DATA SHOWN =

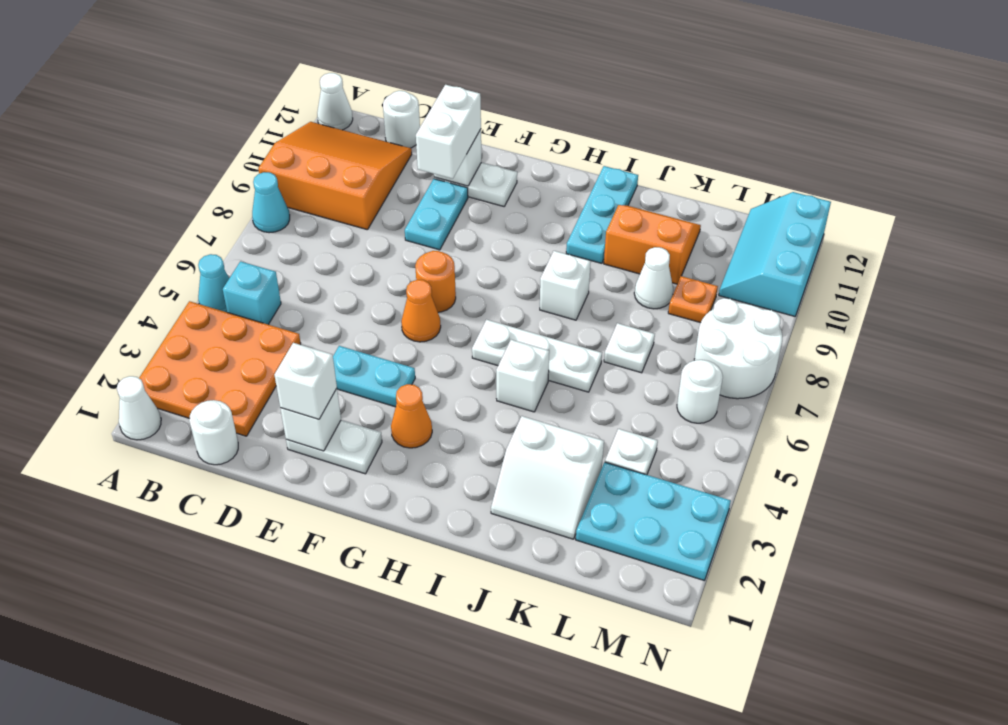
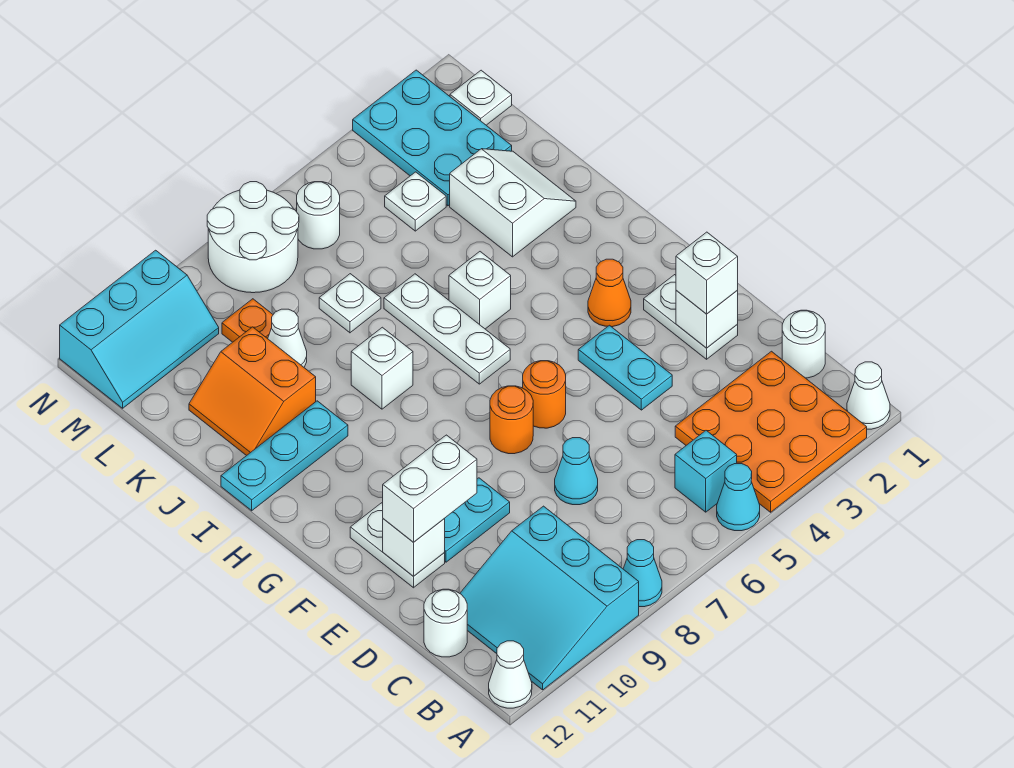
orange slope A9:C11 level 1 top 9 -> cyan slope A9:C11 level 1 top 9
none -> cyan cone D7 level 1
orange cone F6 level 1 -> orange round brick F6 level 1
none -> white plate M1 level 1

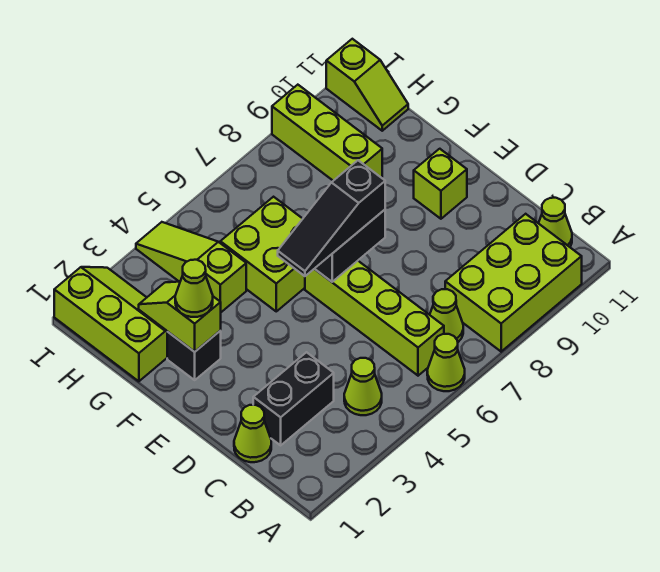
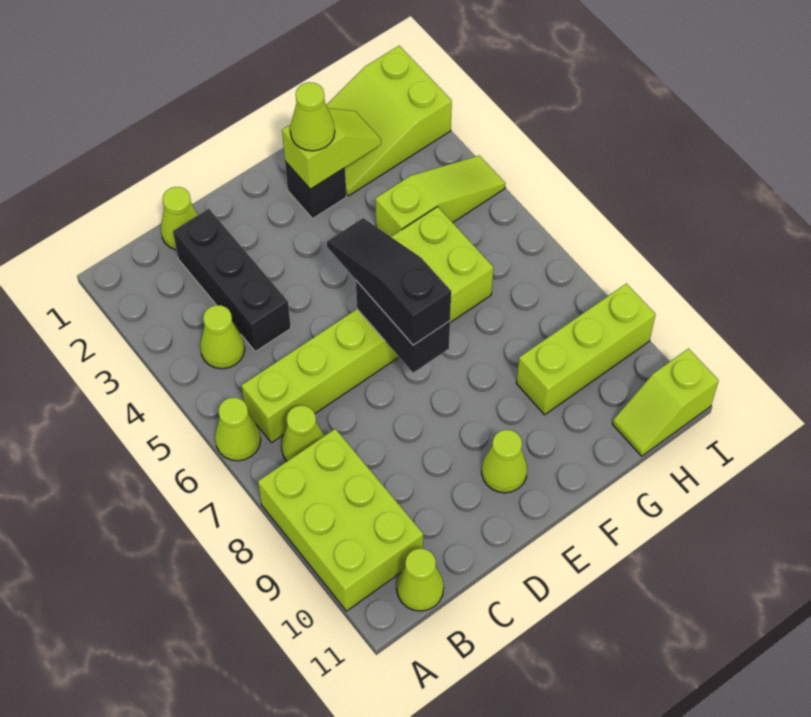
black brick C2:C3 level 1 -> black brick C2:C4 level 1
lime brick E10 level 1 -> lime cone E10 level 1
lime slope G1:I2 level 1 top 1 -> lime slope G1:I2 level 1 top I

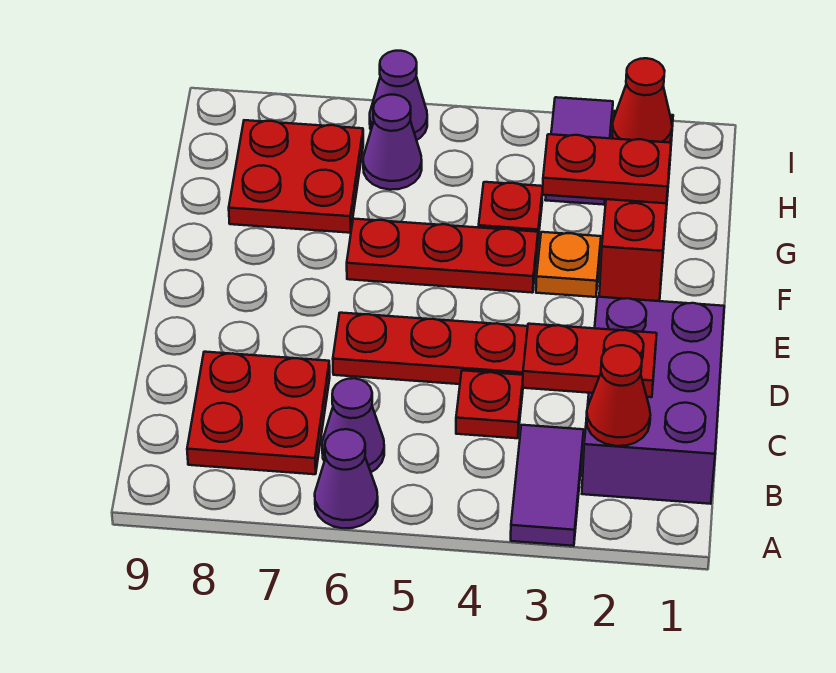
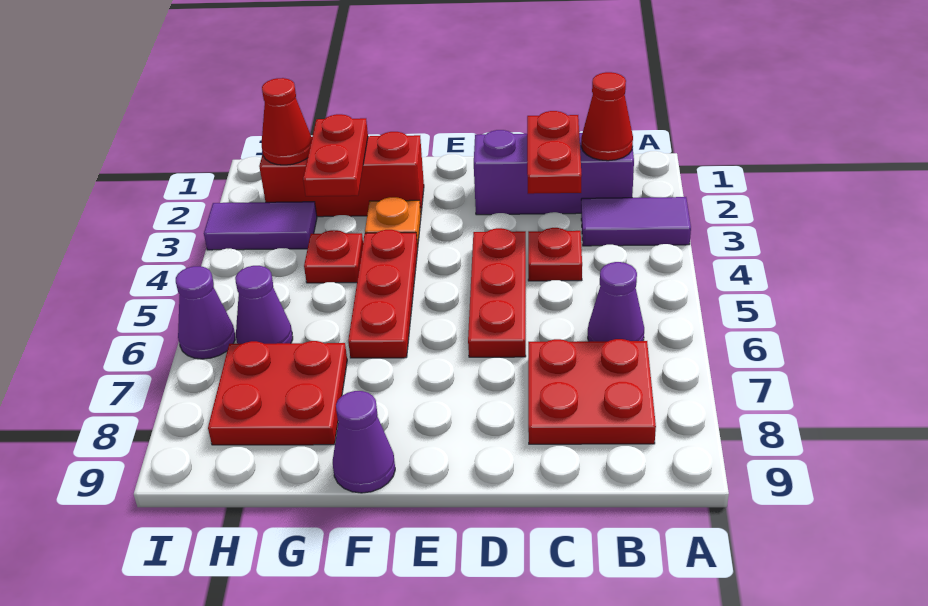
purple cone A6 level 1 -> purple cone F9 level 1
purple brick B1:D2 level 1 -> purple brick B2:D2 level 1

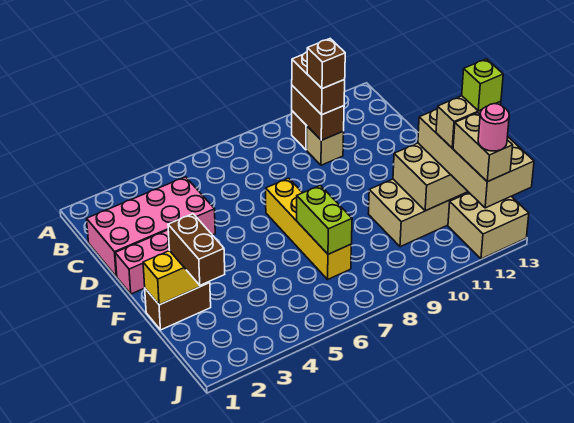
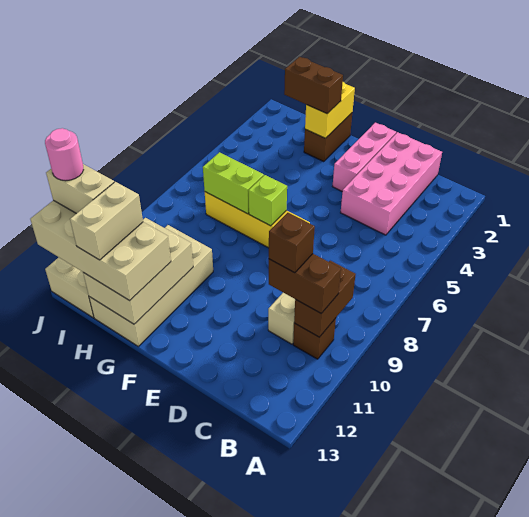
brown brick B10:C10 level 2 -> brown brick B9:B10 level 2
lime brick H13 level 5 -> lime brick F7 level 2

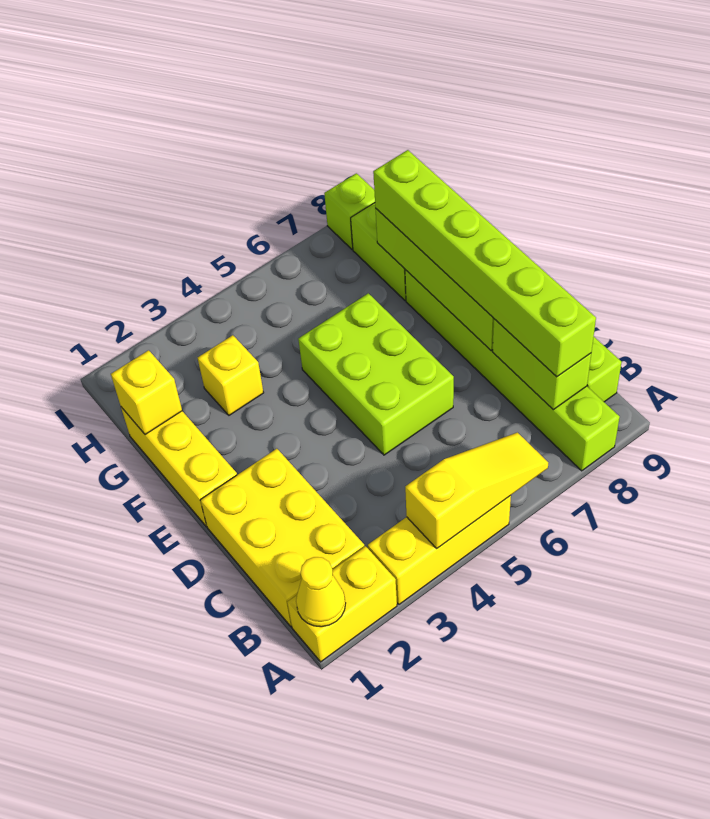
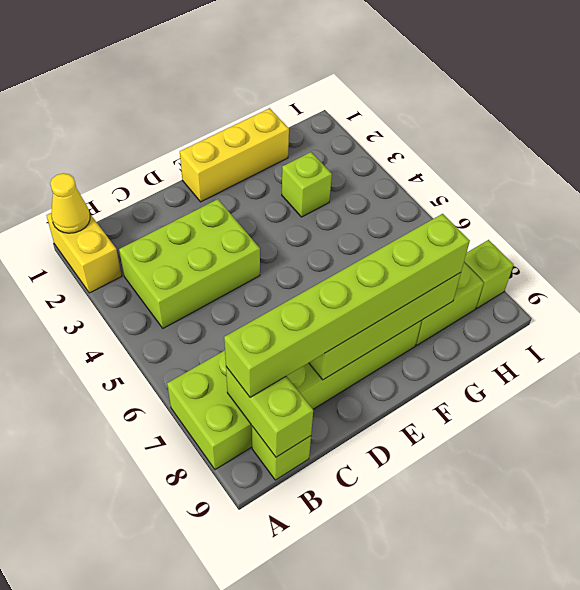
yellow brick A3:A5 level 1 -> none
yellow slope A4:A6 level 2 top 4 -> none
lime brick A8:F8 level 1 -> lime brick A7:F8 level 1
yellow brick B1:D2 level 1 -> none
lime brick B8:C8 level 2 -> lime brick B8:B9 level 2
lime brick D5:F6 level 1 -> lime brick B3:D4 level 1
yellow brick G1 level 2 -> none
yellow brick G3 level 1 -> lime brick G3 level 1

PROBLEM TO SOLVE = Print exactly, with no pictures, the lines above from the one that holds "none -> white plate M1 level 1" through the one that holds "yellow slope A4:A6 level 2 top 4 -> none", both of them included.

TASK SOLUTION =
none -> white plate M1 level 1

black brick C2:C3 level 1 -> black brick C2:C4 level 1
lime brick E10 level 1 -> lime cone E10 level 1
lime slope G1:I2 level 1 top 1 -> lime slope G1:I2 level 1 top I

purple cone A6 level 1 -> purple cone F9 level 1
purple brick B1:D2 level 1 -> purple brick B2:D2 level 1

brown brick B10:C10 level 2 -> brown brick B9:B10 level 2
lime brick H13 level 5 -> lime brick F7 level 2

yellow brick A3:A5 level 1 -> none
yellow slope A4:A6 level 2 top 4 -> none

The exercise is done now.